#### Records for this task

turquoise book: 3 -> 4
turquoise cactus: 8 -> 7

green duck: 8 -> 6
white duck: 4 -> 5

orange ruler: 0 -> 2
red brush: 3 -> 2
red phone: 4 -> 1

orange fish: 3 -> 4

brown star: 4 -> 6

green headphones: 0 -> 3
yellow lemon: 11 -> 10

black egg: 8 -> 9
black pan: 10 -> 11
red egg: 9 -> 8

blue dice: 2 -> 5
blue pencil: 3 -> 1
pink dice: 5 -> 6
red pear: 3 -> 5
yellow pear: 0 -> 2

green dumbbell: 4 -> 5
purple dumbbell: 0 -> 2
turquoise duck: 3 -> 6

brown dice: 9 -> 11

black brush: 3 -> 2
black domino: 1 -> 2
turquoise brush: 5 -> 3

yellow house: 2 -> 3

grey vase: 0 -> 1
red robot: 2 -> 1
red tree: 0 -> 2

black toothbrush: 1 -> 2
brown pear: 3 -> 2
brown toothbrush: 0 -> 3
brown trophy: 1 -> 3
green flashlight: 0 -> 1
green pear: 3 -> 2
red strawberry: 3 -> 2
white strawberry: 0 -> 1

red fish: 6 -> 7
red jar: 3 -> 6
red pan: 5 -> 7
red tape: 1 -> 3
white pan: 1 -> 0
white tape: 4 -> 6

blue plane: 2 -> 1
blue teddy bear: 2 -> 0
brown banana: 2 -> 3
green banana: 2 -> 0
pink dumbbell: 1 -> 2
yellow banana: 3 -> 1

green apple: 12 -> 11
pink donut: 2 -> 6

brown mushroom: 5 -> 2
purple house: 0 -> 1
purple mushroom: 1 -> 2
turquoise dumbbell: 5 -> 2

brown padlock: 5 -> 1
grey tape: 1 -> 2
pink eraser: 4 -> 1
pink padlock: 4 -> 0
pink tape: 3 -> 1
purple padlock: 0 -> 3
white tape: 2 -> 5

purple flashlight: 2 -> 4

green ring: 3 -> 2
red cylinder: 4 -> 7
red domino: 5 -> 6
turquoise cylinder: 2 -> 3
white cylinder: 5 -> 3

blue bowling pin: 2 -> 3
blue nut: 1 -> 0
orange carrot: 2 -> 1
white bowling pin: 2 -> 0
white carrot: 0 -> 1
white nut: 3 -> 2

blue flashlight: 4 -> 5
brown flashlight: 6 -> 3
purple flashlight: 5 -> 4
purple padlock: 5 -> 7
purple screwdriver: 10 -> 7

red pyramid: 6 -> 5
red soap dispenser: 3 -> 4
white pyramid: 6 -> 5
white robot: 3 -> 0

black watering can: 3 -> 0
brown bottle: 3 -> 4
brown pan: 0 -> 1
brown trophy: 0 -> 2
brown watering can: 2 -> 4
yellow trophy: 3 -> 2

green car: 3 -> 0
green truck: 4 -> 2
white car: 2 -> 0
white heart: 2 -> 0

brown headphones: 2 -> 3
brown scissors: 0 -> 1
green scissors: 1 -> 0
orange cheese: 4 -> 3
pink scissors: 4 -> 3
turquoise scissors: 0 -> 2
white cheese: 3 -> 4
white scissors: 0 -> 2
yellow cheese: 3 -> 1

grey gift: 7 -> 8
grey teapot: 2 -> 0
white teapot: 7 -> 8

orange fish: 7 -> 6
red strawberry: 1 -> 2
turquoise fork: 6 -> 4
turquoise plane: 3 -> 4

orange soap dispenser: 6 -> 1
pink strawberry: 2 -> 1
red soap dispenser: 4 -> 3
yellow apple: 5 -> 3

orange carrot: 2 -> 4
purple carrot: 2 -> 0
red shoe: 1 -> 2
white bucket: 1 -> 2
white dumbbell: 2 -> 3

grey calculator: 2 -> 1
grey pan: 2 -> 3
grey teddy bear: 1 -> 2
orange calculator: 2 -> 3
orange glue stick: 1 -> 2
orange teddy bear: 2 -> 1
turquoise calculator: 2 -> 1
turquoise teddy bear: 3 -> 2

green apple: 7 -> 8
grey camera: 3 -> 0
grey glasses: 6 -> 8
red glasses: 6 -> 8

########

Retype the portion of the data above that starts on the line with "pink dice: 5 -> 6" and finishes on the line with "orange carrot: 2 -> 4", including both of those lines.

- _Task solution_:
pink dice: 5 -> 6
red pear: 3 -> 5
yellow pear: 0 -> 2

green dumbbell: 4 -> 5
purple dumbbell: 0 -> 2
turquoise duck: 3 -> 6

brown dice: 9 -> 11

black brush: 3 -> 2
black domino: 1 -> 2
turquoise brush: 5 -> 3

yellow house: 2 -> 3

grey vase: 0 -> 1
red robot: 2 -> 1
red tree: 0 -> 2

black toothbrush: 1 -> 2
brown pear: 3 -> 2
brown toothbrush: 0 -> 3
brown trophy: 1 -> 3
green flashlight: 0 -> 1
green pear: 3 -> 2
red strawberry: 3 -> 2
white strawberry: 0 -> 1

red fish: 6 -> 7
red jar: 3 -> 6
red pan: 5 -> 7
red tape: 1 -> 3
white pan: 1 -> 0
white tape: 4 -> 6

blue plane: 2 -> 1
blue teddy bear: 2 -> 0
brown banana: 2 -> 3
green banana: 2 -> 0
pink dumbbell: 1 -> 2
yellow banana: 3 -> 1

green apple: 12 -> 11
pink donut: 2 -> 6

brown mushroom: 5 -> 2
purple house: 0 -> 1
purple mushroom: 1 -> 2
turquoise dumbbell: 5 -> 2

brown padlock: 5 -> 1
grey tape: 1 -> 2
pink eraser: 4 -> 1
pink padlock: 4 -> 0
pink tape: 3 -> 1
purple padlock: 0 -> 3
white tape: 2 -> 5

purple flashlight: 2 -> 4

green ring: 3 -> 2
red cylinder: 4 -> 7
red domino: 5 -> 6
turquoise cylinder: 2 -> 3
white cylinder: 5 -> 3

blue bowling pin: 2 -> 3
blue nut: 1 -> 0
orange carrot: 2 -> 1
white bowling pin: 2 -> 0
white carrot: 0 -> 1
white nut: 3 -> 2

blue flashlight: 4 -> 5
brown flashlight: 6 -> 3
purple flashlight: 5 -> 4
purple padlock: 5 -> 7
purple screwdriver: 10 -> 7

red pyramid: 6 -> 5
red soap dispenser: 3 -> 4
white pyramid: 6 -> 5
white robot: 3 -> 0

black watering can: 3 -> 0
brown bottle: 3 -> 4
brown pan: 0 -> 1
brown trophy: 0 -> 2
brown watering can: 2 -> 4
yellow trophy: 3 -> 2

green car: 3 -> 0
green truck: 4 -> 2
white car: 2 -> 0
white heart: 2 -> 0

brown headphones: 2 -> 3
brown scissors: 0 -> 1
green scissors: 1 -> 0
orange cheese: 4 -> 3
pink scissors: 4 -> 3
turquoise scissors: 0 -> 2
white cheese: 3 -> 4
white scissors: 0 -> 2
yellow cheese: 3 -> 1

grey gift: 7 -> 8
grey teapot: 2 -> 0
white teapot: 7 -> 8

orange fish: 7 -> 6
red strawberry: 1 -> 2
turquoise fork: 6 -> 4
turquoise plane: 3 -> 4

orange soap dispenser: 6 -> 1
pink strawberry: 2 -> 1
red soap dispenser: 4 -> 3
yellow apple: 5 -> 3

orange carrot: 2 -> 4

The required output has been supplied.